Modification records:
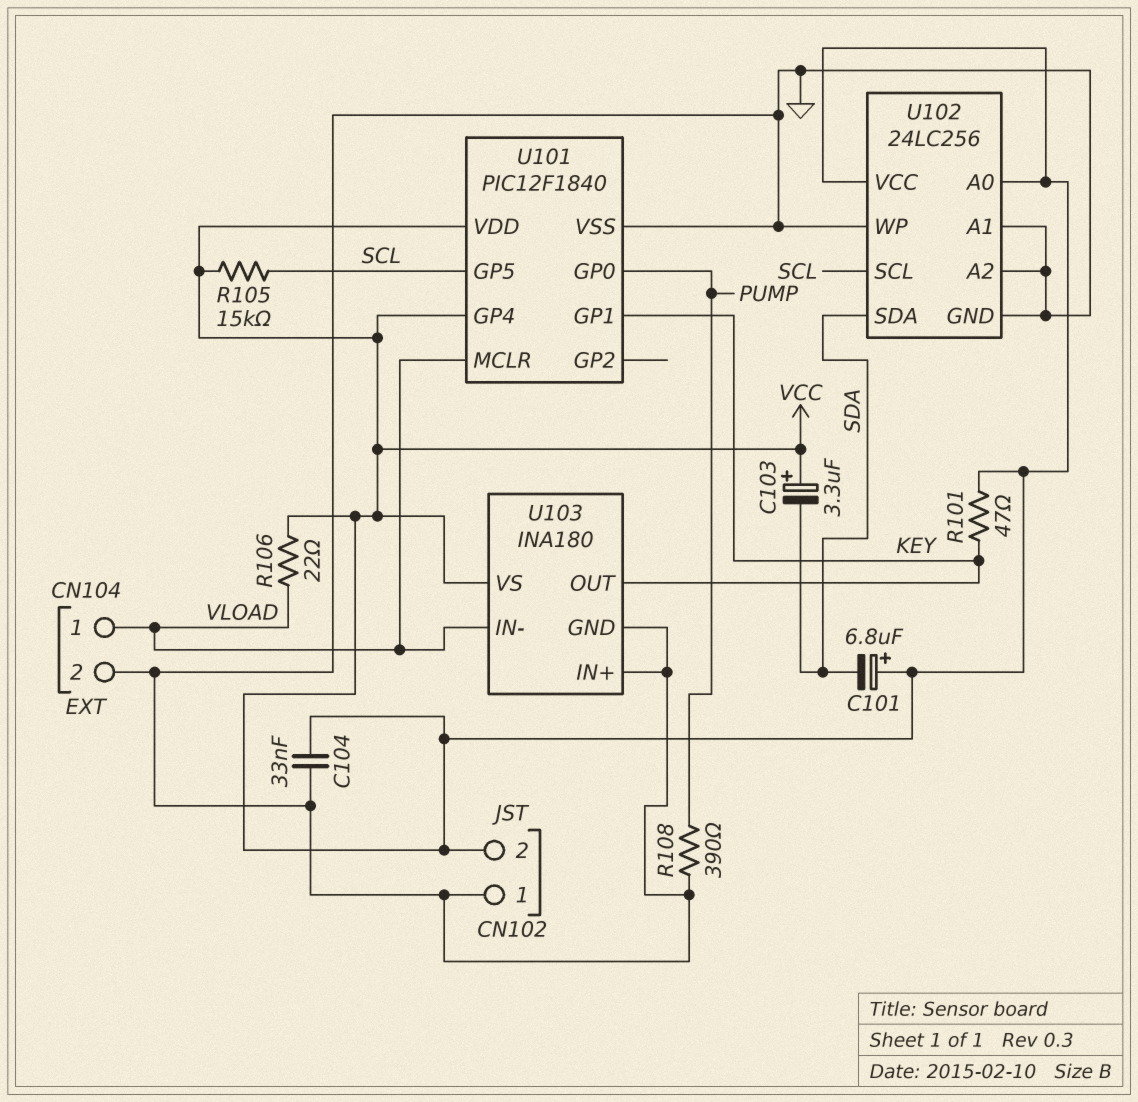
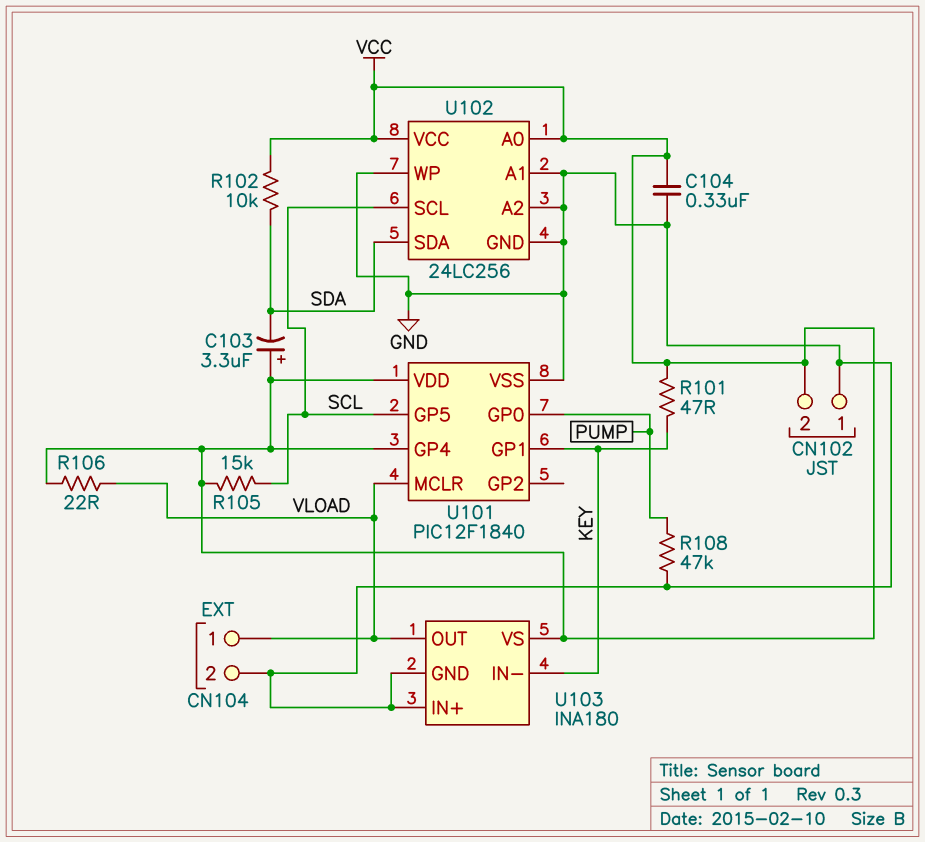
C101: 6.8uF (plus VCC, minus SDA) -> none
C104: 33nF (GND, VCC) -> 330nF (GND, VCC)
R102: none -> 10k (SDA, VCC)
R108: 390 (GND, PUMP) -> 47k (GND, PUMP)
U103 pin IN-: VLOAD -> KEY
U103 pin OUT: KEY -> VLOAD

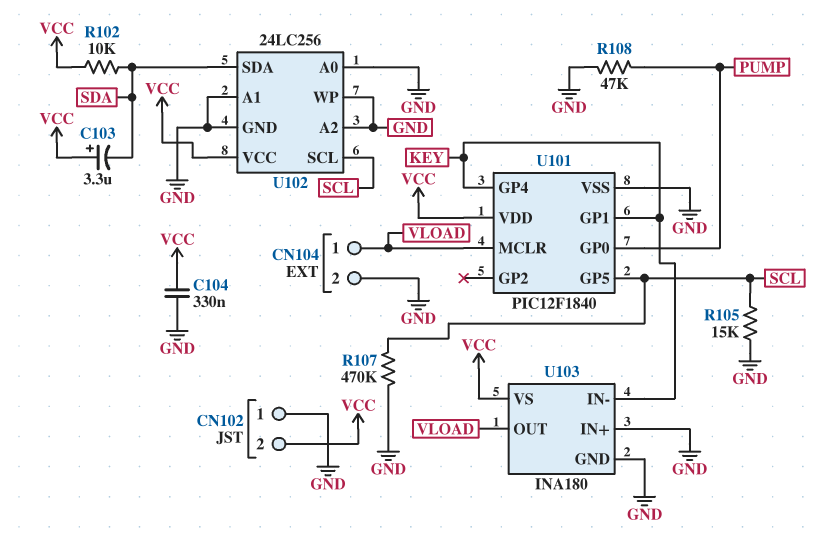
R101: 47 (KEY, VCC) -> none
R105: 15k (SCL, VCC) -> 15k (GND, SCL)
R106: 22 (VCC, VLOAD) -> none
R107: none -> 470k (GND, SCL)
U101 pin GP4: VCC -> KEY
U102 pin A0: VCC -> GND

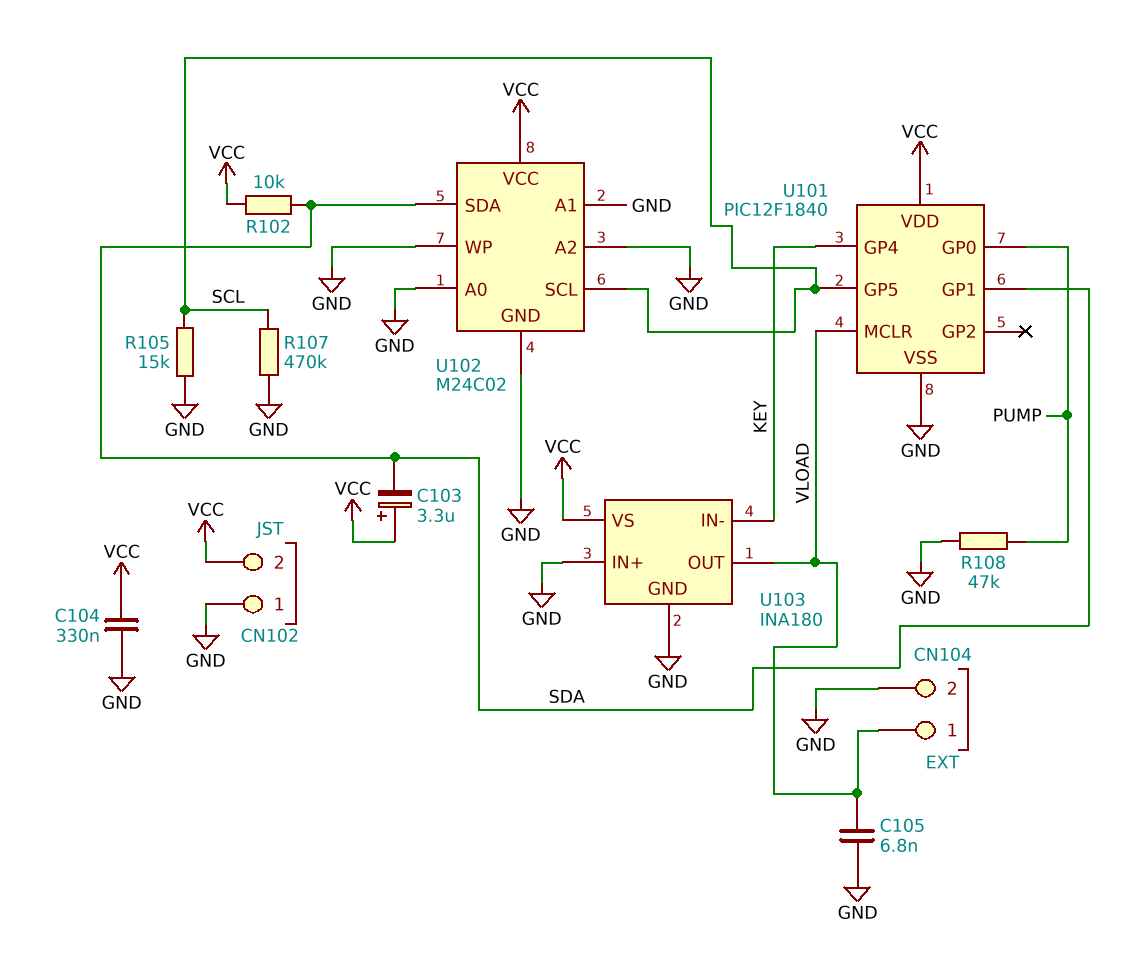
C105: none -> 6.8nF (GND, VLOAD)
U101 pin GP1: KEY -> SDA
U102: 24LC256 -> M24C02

__REQUIRED WORK__. Repeat every entry above exactly as written and omit any pictures it holds.

__TASK ANSWER__.
C101: 6.8uF (plus VCC, minus SDA) -> none
C104: 33nF (GND, VCC) -> 330nF (GND, VCC)
R102: none -> 10k (SDA, VCC)
R108: 390 (GND, PUMP) -> 47k (GND, PUMP)
U103 pin IN-: VLOAD -> KEY
U103 pin OUT: KEY -> VLOAD

R101: 47 (KEY, VCC) -> none
R105: 15k (SCL, VCC) -> 15k (GND, SCL)
R106: 22 (VCC, VLOAD) -> none
R107: none -> 470k (GND, SCL)
U101 pin GP4: VCC -> KEY
U102 pin A0: VCC -> GND

C105: none -> 6.8nF (GND, VLOAD)
U101 pin GP1: KEY -> SDA
U102: 24LC256 -> M24C02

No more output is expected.